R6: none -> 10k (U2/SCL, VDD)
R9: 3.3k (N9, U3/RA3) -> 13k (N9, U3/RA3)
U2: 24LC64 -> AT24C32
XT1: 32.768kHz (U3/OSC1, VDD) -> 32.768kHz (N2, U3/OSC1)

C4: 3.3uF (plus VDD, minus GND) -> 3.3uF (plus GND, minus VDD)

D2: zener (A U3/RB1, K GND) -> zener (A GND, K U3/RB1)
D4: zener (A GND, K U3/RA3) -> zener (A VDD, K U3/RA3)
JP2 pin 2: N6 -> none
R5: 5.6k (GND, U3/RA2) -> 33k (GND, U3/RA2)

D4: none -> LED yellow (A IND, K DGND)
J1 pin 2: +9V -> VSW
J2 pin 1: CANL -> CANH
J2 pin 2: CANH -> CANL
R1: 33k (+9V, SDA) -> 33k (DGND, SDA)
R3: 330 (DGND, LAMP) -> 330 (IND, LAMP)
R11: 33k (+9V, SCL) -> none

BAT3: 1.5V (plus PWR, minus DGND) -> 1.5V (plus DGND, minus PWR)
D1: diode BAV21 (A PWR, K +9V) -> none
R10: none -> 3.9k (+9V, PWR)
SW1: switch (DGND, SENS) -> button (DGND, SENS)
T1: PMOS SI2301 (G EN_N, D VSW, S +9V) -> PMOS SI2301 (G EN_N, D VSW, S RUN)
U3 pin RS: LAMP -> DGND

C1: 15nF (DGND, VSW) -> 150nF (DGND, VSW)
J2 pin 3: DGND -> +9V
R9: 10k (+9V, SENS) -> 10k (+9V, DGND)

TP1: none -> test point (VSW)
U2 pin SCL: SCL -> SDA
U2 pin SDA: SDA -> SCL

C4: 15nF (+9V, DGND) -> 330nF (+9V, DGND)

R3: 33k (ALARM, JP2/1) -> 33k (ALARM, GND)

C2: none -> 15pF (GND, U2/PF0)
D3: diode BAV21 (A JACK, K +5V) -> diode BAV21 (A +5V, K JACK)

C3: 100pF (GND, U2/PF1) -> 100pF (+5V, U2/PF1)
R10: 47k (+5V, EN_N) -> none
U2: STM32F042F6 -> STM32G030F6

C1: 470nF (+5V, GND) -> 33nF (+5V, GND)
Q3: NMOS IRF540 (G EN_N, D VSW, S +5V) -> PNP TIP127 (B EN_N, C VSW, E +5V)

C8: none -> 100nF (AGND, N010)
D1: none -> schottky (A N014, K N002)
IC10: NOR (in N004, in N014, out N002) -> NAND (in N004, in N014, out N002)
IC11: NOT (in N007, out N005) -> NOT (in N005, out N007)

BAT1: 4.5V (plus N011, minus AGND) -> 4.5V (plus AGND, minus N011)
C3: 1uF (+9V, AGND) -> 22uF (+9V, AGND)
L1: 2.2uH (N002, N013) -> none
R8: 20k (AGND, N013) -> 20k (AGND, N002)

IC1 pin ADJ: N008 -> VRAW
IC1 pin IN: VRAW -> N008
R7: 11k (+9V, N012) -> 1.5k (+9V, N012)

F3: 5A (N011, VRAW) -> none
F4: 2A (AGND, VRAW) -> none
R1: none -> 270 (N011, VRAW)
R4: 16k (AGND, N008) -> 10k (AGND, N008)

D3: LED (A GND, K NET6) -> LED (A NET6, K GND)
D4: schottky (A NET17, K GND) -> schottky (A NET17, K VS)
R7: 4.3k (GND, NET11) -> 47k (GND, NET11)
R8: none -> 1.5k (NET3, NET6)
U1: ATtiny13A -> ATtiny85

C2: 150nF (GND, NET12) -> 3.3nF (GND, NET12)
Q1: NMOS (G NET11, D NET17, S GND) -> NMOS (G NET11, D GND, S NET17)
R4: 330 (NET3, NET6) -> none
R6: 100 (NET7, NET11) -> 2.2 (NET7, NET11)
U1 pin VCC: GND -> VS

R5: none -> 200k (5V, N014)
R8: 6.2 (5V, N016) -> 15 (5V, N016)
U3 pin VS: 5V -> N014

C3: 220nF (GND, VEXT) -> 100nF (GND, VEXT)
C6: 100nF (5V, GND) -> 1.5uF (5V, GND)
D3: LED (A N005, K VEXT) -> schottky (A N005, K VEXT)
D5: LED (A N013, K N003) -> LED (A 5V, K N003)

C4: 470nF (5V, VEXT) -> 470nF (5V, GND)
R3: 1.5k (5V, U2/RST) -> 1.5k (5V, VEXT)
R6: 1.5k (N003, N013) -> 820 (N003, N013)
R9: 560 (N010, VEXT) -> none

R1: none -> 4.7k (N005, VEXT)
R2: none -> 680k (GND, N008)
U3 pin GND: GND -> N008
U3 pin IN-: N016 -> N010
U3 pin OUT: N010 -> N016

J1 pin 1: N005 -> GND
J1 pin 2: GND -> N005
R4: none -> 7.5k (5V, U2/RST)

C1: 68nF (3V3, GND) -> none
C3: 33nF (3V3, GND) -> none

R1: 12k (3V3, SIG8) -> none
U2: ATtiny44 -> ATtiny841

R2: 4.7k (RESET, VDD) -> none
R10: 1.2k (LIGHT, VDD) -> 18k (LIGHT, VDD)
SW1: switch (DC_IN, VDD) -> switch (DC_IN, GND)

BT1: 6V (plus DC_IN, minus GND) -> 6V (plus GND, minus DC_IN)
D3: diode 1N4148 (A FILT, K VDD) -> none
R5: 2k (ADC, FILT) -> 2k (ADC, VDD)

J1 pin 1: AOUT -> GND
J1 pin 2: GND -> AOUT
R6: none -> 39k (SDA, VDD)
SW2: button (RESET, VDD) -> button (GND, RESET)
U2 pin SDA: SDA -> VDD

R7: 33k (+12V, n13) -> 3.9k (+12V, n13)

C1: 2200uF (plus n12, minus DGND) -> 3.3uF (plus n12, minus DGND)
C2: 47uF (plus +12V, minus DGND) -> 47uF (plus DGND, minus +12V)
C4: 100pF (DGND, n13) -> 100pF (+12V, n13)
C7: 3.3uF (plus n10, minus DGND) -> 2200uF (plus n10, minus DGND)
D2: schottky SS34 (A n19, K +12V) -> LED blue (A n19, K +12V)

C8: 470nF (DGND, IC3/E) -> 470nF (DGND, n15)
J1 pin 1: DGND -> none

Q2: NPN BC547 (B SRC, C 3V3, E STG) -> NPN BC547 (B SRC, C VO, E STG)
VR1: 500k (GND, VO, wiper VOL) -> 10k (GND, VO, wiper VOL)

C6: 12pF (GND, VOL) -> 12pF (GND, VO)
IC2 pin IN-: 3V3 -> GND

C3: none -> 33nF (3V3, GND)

● **YOUR ASSIGNMENT**: Across the material, report every line that has the word "FILT".

● **SOLUTION FOR THIS TASK**:
D3: diode 1N4148 (A FILT, K VDD) -> none
R5: 2k (ADC, FILT) -> 2k (ADC, VDD)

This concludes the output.